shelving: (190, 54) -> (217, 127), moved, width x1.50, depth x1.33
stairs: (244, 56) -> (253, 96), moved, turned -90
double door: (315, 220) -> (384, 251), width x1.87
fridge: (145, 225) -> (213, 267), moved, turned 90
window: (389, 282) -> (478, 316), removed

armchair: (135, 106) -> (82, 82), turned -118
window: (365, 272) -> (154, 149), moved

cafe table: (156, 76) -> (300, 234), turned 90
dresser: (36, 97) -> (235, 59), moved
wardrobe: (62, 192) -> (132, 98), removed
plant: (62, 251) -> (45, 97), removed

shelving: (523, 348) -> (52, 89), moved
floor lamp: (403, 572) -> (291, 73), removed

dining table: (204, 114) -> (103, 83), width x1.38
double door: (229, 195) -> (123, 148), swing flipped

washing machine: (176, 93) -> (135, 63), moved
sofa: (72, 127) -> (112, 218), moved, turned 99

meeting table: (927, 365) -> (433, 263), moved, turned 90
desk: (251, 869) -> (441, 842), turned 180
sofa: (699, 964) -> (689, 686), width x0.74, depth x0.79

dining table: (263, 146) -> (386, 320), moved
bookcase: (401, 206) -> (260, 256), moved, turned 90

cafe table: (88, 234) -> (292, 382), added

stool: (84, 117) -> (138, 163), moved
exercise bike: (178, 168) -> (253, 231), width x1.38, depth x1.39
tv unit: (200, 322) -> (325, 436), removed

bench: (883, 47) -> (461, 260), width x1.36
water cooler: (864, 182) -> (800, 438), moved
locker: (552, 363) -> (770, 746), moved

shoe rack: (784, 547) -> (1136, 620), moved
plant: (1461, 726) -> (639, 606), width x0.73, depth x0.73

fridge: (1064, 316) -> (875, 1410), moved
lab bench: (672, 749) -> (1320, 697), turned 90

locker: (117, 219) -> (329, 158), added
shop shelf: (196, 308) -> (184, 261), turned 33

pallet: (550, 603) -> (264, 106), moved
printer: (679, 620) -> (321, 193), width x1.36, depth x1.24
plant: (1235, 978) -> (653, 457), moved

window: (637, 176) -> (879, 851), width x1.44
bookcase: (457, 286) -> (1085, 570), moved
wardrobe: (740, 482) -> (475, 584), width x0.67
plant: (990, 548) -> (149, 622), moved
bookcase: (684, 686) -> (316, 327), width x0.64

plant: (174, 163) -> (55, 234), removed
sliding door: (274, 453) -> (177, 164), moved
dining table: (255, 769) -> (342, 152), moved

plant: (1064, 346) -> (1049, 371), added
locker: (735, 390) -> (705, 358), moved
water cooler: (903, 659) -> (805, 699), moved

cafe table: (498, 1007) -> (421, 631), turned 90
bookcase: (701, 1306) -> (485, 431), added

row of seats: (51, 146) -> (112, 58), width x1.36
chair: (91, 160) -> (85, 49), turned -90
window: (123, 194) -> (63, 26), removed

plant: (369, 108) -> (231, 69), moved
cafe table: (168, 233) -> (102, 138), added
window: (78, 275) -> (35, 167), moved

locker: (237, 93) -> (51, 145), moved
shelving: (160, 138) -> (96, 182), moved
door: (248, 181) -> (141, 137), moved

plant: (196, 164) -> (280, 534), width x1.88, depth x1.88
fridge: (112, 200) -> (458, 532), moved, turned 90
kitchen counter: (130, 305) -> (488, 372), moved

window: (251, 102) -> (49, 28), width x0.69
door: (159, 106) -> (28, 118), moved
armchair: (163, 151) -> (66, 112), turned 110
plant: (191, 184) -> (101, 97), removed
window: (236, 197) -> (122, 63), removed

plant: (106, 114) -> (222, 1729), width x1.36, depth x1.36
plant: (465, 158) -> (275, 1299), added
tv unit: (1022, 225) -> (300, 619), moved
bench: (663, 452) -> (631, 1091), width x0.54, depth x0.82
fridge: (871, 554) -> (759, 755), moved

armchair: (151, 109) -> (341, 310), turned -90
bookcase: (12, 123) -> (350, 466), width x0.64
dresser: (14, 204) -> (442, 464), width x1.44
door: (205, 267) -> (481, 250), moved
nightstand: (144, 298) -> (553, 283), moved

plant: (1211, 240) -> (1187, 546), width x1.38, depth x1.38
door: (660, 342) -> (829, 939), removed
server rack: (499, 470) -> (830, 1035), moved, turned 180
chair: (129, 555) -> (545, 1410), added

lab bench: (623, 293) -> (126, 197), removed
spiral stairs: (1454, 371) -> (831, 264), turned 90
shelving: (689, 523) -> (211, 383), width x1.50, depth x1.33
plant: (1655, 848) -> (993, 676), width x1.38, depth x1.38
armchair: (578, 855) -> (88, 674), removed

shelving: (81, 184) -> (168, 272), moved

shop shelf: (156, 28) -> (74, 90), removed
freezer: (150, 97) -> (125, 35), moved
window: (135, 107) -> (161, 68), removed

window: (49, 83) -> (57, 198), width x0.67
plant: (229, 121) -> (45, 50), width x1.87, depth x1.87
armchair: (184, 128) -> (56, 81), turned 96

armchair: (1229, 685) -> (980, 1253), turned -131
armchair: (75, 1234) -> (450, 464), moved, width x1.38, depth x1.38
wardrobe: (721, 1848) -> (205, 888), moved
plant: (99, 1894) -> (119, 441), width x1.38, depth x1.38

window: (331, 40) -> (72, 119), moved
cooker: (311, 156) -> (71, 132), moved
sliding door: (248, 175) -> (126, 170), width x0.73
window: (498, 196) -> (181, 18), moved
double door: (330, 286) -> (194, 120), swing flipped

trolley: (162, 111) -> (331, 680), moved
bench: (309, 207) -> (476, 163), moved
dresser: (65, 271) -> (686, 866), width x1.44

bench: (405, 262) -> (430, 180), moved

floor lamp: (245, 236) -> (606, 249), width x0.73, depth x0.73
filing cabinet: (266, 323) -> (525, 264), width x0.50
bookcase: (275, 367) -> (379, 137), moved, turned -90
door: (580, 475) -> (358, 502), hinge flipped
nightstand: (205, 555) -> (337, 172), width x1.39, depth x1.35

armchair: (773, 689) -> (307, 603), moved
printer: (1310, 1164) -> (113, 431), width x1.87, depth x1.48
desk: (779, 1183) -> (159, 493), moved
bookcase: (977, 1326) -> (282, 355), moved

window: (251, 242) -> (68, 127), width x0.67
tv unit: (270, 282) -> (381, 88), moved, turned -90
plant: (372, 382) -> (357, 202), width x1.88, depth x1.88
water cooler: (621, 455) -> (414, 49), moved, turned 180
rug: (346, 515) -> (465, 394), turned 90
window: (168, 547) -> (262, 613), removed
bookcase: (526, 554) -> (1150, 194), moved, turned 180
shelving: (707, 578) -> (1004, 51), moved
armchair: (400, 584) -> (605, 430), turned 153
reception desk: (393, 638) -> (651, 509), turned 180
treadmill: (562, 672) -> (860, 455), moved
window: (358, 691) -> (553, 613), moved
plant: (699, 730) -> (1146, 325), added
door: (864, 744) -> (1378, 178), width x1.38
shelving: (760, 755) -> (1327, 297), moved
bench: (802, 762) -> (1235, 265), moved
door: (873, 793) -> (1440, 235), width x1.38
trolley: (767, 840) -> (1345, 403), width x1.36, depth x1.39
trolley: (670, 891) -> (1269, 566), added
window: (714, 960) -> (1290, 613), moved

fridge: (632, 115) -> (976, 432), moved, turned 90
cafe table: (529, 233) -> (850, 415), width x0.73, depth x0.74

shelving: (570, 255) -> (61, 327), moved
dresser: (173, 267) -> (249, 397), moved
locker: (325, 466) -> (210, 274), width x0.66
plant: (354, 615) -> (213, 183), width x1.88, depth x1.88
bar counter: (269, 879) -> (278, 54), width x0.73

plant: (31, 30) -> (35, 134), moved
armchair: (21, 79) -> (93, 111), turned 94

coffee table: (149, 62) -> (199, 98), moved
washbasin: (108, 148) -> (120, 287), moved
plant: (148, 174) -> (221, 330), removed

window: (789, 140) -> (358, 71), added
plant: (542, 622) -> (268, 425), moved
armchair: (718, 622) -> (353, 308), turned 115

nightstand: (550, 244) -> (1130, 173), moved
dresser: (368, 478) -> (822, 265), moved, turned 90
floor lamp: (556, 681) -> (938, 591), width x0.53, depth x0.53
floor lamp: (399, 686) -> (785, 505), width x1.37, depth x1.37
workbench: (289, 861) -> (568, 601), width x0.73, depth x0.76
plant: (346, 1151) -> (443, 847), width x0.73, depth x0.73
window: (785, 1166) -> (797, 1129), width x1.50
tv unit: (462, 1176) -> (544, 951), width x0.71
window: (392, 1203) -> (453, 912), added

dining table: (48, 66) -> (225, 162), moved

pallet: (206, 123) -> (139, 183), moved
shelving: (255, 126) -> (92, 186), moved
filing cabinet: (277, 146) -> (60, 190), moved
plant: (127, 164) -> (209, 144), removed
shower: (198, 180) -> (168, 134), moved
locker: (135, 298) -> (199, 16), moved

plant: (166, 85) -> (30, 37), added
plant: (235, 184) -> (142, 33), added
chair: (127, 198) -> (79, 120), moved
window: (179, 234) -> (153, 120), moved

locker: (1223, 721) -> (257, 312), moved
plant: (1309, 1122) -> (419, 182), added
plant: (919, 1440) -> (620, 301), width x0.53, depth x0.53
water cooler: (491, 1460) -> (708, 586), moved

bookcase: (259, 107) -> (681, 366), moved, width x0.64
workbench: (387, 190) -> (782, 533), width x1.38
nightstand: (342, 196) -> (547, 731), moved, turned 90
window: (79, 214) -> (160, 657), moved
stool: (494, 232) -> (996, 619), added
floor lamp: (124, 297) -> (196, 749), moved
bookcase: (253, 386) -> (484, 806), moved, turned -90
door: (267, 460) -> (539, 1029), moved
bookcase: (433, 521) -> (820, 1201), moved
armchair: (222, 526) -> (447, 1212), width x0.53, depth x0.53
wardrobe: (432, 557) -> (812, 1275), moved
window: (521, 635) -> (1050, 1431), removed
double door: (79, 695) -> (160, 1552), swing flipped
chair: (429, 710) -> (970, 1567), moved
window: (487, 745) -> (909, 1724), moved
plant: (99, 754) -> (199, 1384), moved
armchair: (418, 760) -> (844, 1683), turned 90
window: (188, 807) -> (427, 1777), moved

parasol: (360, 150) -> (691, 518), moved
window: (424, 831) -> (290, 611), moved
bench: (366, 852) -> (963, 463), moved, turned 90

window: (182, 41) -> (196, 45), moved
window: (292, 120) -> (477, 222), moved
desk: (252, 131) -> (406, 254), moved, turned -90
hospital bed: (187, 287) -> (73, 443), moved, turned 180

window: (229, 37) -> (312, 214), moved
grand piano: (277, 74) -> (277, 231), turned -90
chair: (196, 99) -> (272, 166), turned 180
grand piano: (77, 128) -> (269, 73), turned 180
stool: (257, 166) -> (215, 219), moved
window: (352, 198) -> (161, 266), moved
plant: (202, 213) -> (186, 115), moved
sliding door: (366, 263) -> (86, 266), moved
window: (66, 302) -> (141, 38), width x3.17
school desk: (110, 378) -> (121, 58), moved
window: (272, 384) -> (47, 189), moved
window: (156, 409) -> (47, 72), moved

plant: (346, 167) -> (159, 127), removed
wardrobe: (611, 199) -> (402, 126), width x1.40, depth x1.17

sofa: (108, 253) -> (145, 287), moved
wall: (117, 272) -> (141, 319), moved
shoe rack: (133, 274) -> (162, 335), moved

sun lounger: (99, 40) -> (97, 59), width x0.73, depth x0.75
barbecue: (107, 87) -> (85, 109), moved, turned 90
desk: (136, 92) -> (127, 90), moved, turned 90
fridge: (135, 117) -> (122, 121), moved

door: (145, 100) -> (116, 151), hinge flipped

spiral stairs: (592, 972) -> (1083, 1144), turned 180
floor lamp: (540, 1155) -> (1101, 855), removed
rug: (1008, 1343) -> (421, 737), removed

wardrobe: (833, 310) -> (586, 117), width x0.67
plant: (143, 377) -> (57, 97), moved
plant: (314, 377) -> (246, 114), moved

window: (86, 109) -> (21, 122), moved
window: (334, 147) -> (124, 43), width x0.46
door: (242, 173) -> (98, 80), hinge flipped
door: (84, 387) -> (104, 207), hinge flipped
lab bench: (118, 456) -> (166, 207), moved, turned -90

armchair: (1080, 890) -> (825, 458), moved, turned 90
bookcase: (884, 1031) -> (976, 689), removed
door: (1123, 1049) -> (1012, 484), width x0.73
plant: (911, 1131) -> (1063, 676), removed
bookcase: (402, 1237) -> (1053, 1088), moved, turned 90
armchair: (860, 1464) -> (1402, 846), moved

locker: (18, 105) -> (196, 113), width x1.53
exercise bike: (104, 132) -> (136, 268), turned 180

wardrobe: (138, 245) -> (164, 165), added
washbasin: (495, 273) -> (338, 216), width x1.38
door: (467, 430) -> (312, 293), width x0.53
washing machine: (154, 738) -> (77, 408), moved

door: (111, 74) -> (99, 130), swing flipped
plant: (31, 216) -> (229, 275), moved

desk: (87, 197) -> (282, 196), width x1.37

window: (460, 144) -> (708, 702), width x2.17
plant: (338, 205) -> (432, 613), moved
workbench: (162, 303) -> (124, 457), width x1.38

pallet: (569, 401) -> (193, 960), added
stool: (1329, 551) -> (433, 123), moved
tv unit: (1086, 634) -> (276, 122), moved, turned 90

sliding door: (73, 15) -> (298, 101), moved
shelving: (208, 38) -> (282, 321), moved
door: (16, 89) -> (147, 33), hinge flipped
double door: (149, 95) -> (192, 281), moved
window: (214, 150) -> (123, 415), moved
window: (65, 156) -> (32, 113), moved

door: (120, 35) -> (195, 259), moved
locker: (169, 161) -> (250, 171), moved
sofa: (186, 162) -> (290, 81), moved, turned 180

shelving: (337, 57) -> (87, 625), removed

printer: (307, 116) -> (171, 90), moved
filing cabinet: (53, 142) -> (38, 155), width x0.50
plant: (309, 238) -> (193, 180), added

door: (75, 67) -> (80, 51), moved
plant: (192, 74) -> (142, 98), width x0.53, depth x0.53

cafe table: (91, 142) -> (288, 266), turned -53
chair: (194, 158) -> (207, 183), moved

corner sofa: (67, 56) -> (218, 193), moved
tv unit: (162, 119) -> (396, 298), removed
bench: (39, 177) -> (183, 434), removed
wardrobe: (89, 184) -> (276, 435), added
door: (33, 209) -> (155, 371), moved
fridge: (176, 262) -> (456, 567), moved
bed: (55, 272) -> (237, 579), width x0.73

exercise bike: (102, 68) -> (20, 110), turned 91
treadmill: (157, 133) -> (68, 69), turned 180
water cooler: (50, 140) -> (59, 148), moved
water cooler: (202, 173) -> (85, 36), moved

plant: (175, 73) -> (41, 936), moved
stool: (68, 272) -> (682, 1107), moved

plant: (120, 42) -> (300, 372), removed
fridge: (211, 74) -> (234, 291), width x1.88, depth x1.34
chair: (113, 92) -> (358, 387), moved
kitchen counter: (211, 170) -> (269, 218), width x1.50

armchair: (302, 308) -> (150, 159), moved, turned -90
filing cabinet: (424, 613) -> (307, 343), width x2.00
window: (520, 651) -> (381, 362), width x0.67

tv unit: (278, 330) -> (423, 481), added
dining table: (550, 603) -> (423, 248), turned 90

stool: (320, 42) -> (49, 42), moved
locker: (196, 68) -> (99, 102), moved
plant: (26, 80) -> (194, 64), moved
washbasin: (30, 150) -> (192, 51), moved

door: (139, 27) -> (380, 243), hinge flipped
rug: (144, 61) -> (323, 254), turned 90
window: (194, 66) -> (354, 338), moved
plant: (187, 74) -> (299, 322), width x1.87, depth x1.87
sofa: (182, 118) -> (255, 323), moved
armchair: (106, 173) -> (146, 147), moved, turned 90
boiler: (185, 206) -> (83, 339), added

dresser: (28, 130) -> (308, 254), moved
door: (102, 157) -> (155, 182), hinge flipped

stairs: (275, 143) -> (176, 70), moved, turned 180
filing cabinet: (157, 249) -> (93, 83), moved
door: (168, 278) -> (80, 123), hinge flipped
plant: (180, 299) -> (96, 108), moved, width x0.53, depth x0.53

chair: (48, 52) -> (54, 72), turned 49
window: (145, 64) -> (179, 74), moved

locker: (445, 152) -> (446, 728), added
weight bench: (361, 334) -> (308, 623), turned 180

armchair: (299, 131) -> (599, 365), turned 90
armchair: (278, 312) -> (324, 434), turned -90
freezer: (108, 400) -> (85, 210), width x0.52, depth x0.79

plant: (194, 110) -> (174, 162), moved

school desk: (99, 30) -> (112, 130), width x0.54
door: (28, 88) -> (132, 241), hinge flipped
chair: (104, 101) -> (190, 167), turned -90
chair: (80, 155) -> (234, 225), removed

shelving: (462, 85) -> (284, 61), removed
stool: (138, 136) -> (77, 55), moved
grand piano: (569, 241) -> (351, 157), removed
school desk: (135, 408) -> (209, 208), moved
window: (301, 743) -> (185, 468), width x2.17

**What to produce:** Starting at the line that has "water cooler: (903, 659) -> (805, 699), moved" and ending at the line that has "window: (78, 275) -> (35, 167), moved", please write out the lines above exactly, leaving out all others.

**Exercise output:**
water cooler: (903, 659) -> (805, 699), moved

cafe table: (498, 1007) -> (421, 631), turned 90
bookcase: (701, 1306) -> (485, 431), added

row of seats: (51, 146) -> (112, 58), width x1.36
chair: (91, 160) -> (85, 49), turned -90
window: (123, 194) -> (63, 26), removed

plant: (369, 108) -> (231, 69), moved
cafe table: (168, 233) -> (102, 138), added
window: (78, 275) -> (35, 167), moved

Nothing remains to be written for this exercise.